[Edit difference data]

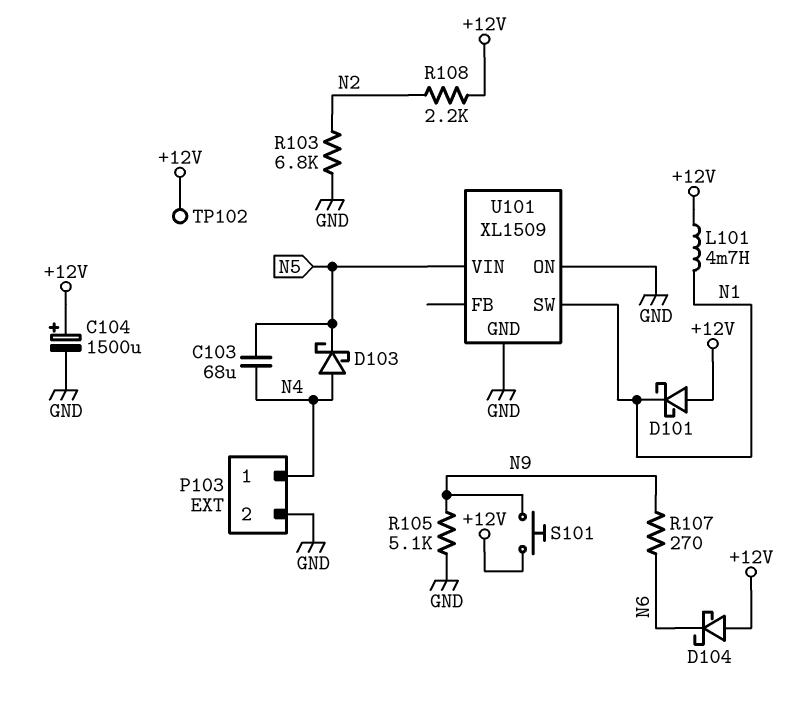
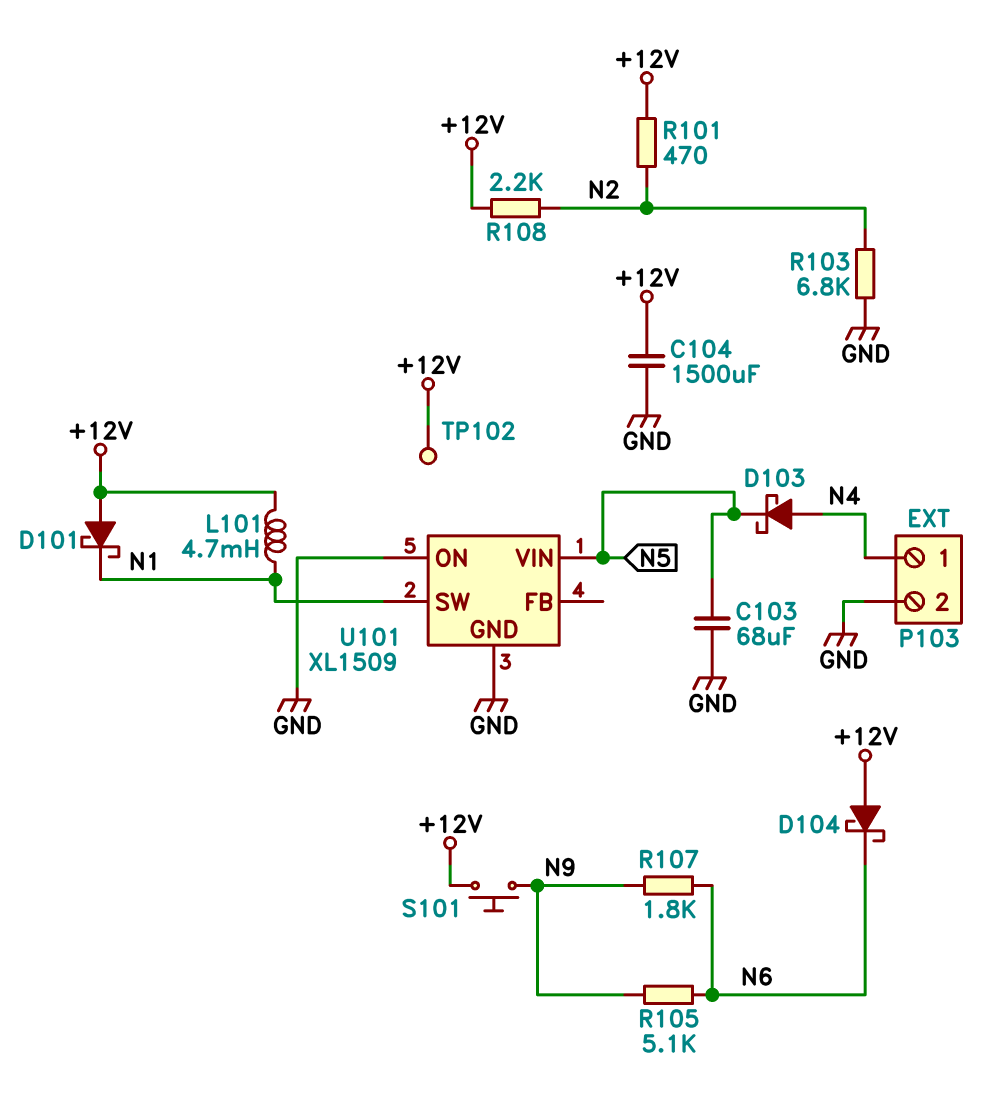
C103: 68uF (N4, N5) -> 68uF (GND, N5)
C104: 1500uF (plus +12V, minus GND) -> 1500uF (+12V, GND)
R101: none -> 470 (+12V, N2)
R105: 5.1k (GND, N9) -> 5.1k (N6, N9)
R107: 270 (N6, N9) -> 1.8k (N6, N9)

» **Work instruction**: Write the records out once more, exactly as they appear, with no pictures.

» **Exercise result**:
C103: 68uF (N4, N5) -> 68uF (GND, N5)
C104: 1500uF (plus +12V, minus GND) -> 1500uF (+12V, GND)
R101: none -> 470 (+12V, N2)
R105: 5.1k (GND, N9) -> 5.1k (N6, N9)
R107: 270 (N6, N9) -> 1.8k (N6, N9)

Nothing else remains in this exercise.